**Task instructions**.
Transcribe all of the data exactly. Images stay out.

=== Begin Enclosure ===

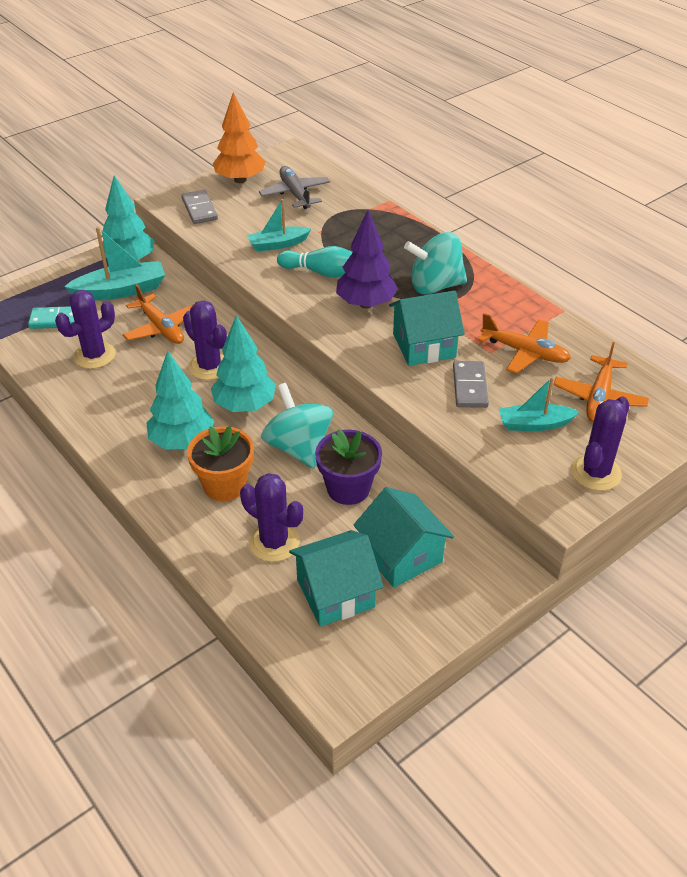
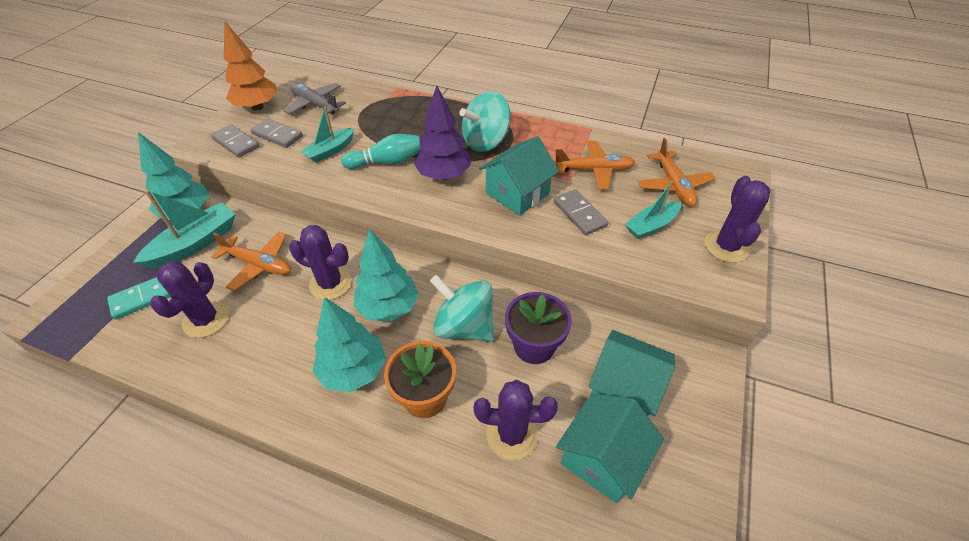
camera: 30 degrees left, 5 degrees up
(240, 214) = (277, 135): none -> grey domino

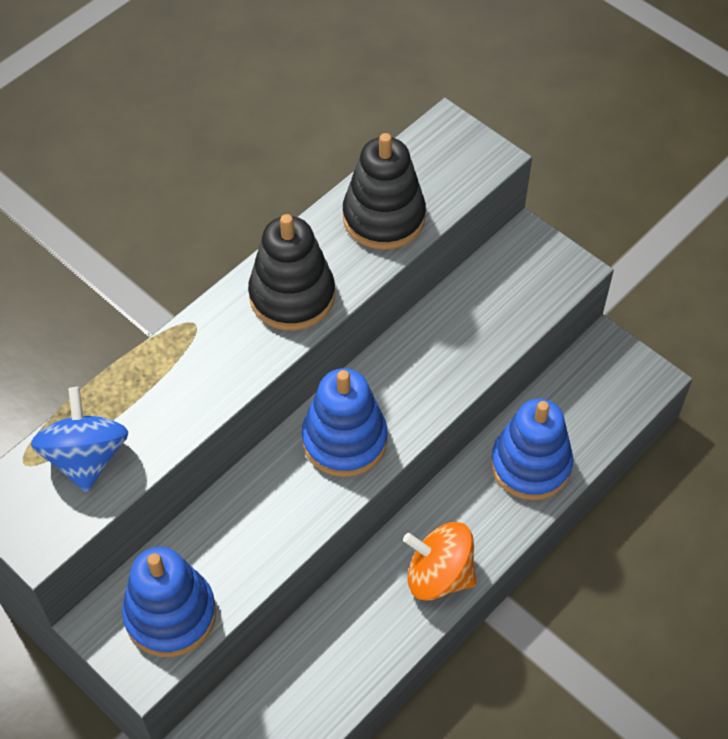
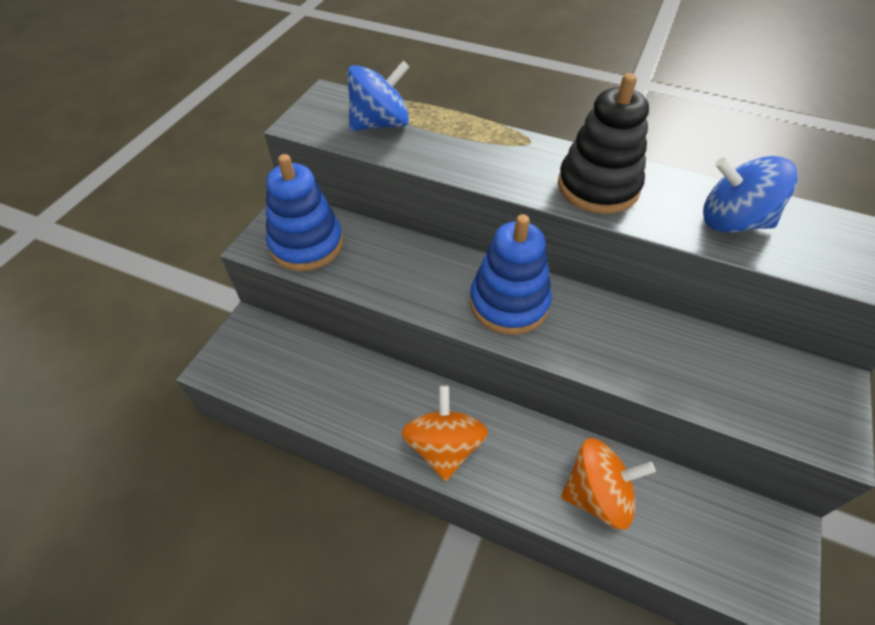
camera: 70 degrees right, 5 degrees down
(384, 217) = (732, 221): black stacking toy -> blue spinning top
(530, 465) = (597, 495): blue stacking toy -> orange spinning top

=== End Enclosure ===

**Reply to the exercise**.
camera: 30 degrees left, 5 degrees up
(240, 214) = (277, 135): none -> grey domino

camera: 70 degrees right, 5 degrees down
(384, 217) = (732, 221): black stacking toy -> blue spinning top
(530, 465) = (597, 495): blue stacking toy -> orange spinning top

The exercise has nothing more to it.